===== Data for review =====
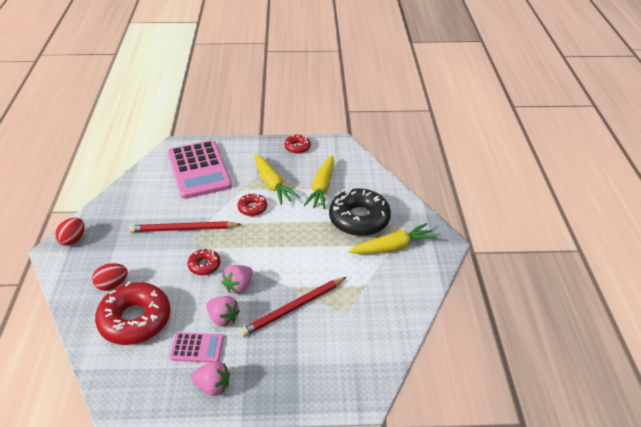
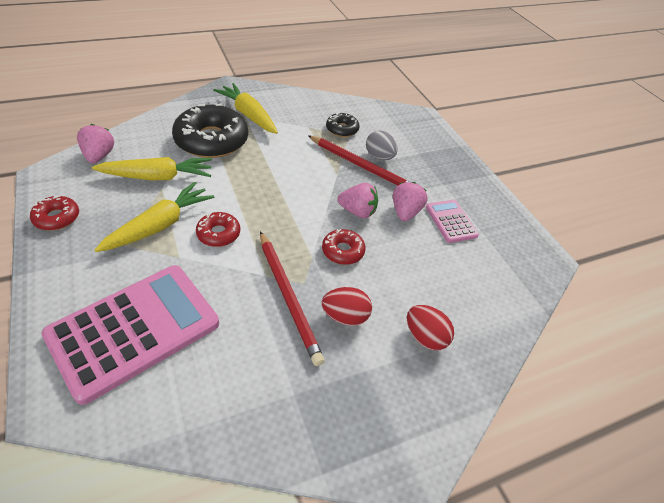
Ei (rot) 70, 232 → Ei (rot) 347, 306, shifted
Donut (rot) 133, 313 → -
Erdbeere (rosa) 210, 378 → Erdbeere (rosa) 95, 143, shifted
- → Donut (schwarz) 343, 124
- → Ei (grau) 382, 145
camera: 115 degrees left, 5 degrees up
=====
===== Data for review =====
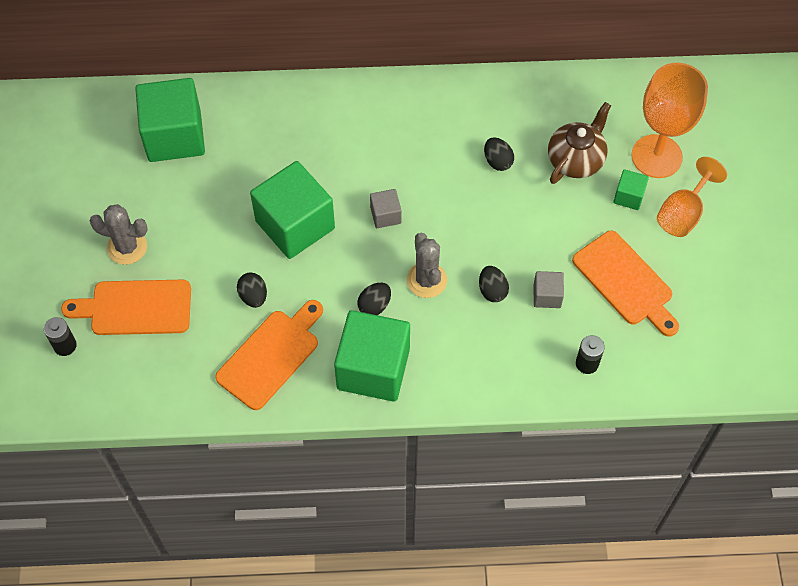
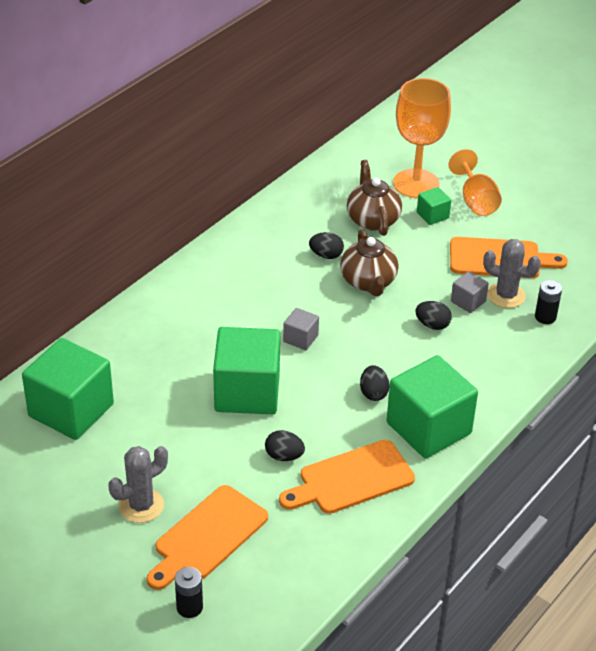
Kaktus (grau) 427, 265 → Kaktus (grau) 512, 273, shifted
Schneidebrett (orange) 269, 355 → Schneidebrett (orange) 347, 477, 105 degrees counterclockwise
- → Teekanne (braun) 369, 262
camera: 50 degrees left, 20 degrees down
=====
### About this exercise
Only the lines above starting at the one containing "Schneidebrett (orange) 269, 355" and ending at the one containing "camera: 50 degrees left, 20 degrees down", both included, are to be returned, exactly as they read.

### Exercise solution
Schneidebrett (orange) 269, 355 → Schneidebrett (orange) 347, 477, 105 degrees counterclockwise
- → Teekanne (braun) 369, 262
camera: 50 degrees left, 20 degrees down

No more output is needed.